Start of Supplied material

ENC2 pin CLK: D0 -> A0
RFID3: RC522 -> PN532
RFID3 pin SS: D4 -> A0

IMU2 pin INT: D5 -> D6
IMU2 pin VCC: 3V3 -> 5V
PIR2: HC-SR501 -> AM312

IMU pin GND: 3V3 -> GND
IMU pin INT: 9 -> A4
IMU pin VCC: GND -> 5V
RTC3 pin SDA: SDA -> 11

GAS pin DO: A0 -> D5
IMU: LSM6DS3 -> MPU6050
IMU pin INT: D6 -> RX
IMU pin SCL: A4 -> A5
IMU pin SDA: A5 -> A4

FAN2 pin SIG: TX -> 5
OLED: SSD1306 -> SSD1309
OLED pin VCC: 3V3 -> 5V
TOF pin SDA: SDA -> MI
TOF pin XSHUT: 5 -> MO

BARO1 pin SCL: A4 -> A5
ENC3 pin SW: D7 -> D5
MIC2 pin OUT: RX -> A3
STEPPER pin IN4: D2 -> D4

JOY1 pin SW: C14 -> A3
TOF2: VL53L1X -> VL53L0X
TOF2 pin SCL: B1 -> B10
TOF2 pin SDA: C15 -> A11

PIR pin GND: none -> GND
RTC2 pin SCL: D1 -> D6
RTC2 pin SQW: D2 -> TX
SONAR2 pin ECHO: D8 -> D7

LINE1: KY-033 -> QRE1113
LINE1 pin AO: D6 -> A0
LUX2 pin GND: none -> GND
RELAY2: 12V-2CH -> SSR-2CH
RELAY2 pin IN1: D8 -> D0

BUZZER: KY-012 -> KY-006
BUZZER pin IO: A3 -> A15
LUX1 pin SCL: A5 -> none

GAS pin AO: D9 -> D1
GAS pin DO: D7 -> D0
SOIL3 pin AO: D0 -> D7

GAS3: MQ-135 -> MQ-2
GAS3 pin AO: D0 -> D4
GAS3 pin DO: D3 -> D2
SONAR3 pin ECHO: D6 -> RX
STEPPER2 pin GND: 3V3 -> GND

End of Supplied material

Prompt: Quote, word for word, every line starting at the one that contains "IMU pin GND: 3V3 -> GND" and ending with the final line of the entries.

Answer to the problem:
IMU pin GND: 3V3 -> GND
IMU pin INT: 9 -> A4
IMU pin VCC: GND -> 5V
RTC3 pin SDA: SDA -> 11

GAS pin DO: A0 -> D5
IMU: LSM6DS3 -> MPU6050
IMU pin INT: D6 -> RX
IMU pin SCL: A4 -> A5
IMU pin SDA: A5 -> A4

FAN2 pin SIG: TX -> 5
OLED: SSD1306 -> SSD1309
OLED pin VCC: 3V3 -> 5V
TOF pin SDA: SDA -> MI
TOF pin XSHUT: 5 -> MO

BARO1 pin SCL: A4 -> A5
ENC3 pin SW: D7 -> D5
MIC2 pin OUT: RX -> A3
STEPPER pin IN4: D2 -> D4

JOY1 pin SW: C14 -> A3
TOF2: VL53L1X -> VL53L0X
TOF2 pin SCL: B1 -> B10
TOF2 pin SDA: C15 -> A11

PIR pin GND: none -> GND
RTC2 pin SCL: D1 -> D6
RTC2 pin SQW: D2 -> TX
SONAR2 pin ECHO: D8 -> D7

LINE1: KY-033 -> QRE1113
LINE1 pin AO: D6 -> A0
LUX2 pin GND: none -> GND
RELAY2: 12V-2CH -> SSR-2CH
RELAY2 pin IN1: D8 -> D0

BUZZER: KY-012 -> KY-006
BUZZER pin IO: A3 -> A15
LUX1 pin SCL: A5 -> none

GAS pin AO: D9 -> D1
GAS pin DO: D7 -> D0
SOIL3 pin AO: D0 -> D7

GAS3: MQ-135 -> MQ-2
GAS3 pin AO: D0 -> D4
GAS3 pin DO: D3 -> D2
SONAR3 pin ECHO: D6 -> RX
STEPPER2 pin GND: 3V3 -> GND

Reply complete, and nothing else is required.